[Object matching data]

********************

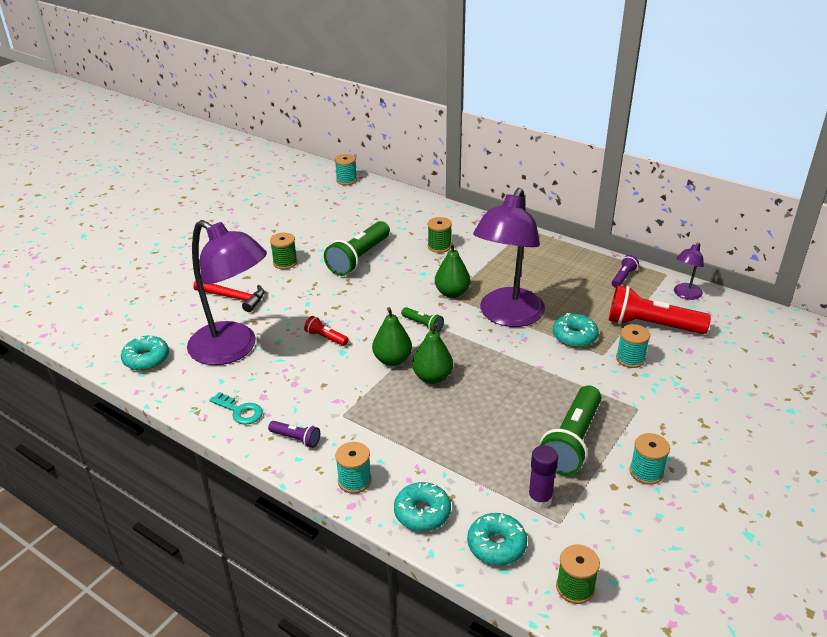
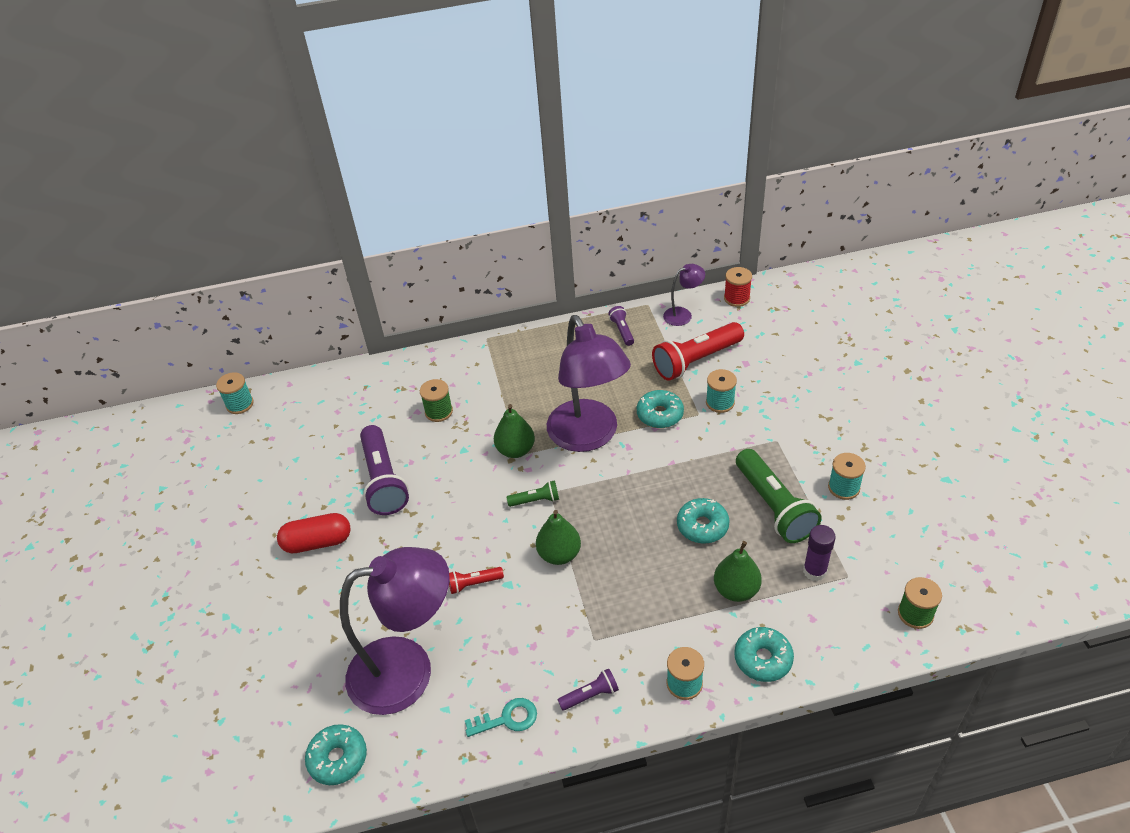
camera: 45 degrees left, 10 degrees up
(233, 298) = (324, 621): red hammer -> none
(285, 262) = (317, 542): green spool -> red capsule
(359, 258) = (383, 480): green flashlight -> purple flashlight
(432, 377) = (611, 541): green pear -> green pear (736, 590)
(496, 545) = (837, 633): turquoise donut -> turquoise donut (702, 526)
(685, 295) = (683, 314): purple lamp -> purple lamp turned 105 degrees counterclockwise
(746, 311) = (736, 298): none -> red spool

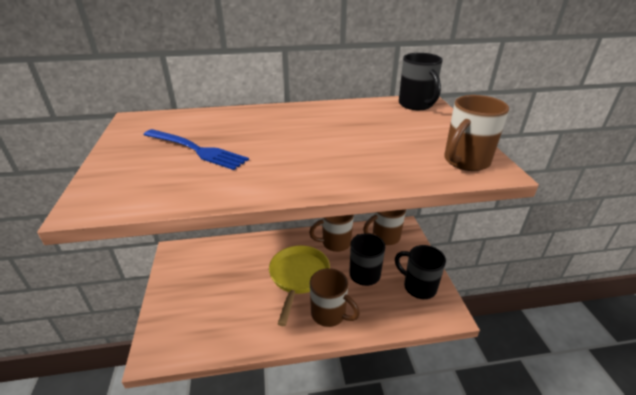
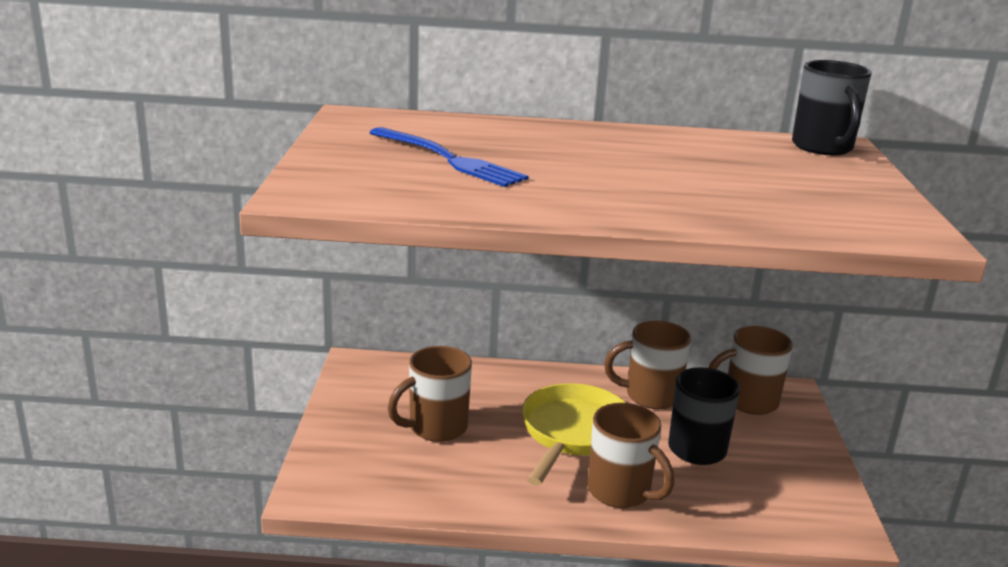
camera: 10 degrees right, 10 degrees down
(418, 287) = (796, 482): black mug -> none
(465, 162) = (876, 221): brown mug -> brown mug (435, 428)

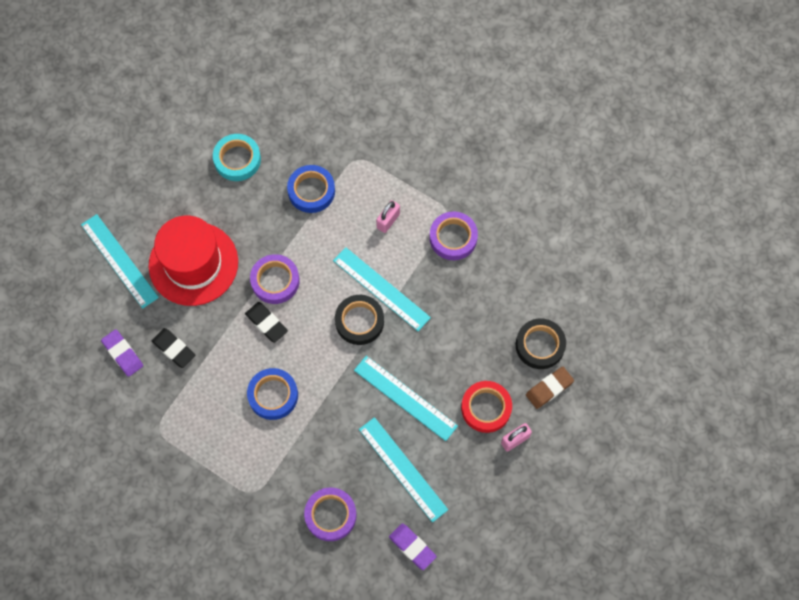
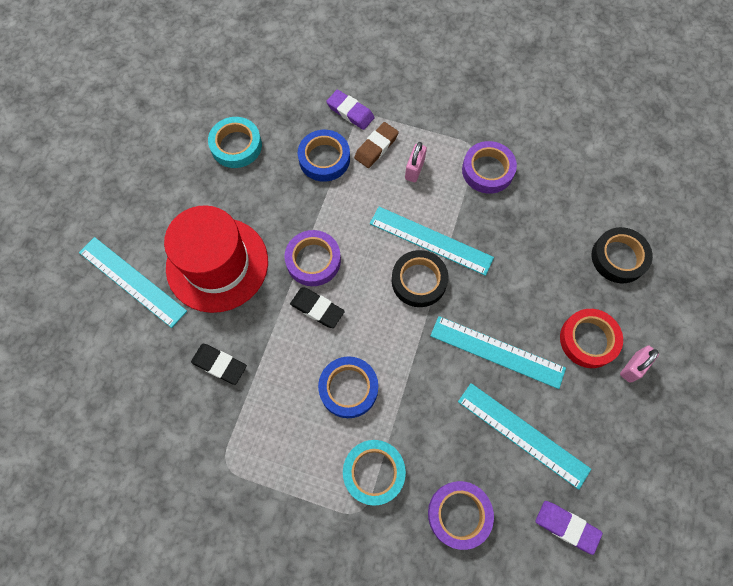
camera: 15 degrees left, 0 degrees up
(123, 354) = (161, 386): purple eraser -> purple eraser (350, 112)
(273, 466) = (374, 472): none -> turquoise tape
(549, 388) = (646, 301): brown eraser -> brown eraser (376, 147)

********************

From the line containing "camera: 15 degrees left, 0 degrees up" through the last line of the records above, reproduce every line exactly.

RESPONSE TO THIS TASK:
camera: 15 degrees left, 0 degrees up
(123, 354) = (161, 386): purple eraser -> purple eraser (350, 112)
(273, 466) = (374, 472): none -> turquoise tape
(549, 388) = (646, 301): brown eraser -> brown eraser (376, 147)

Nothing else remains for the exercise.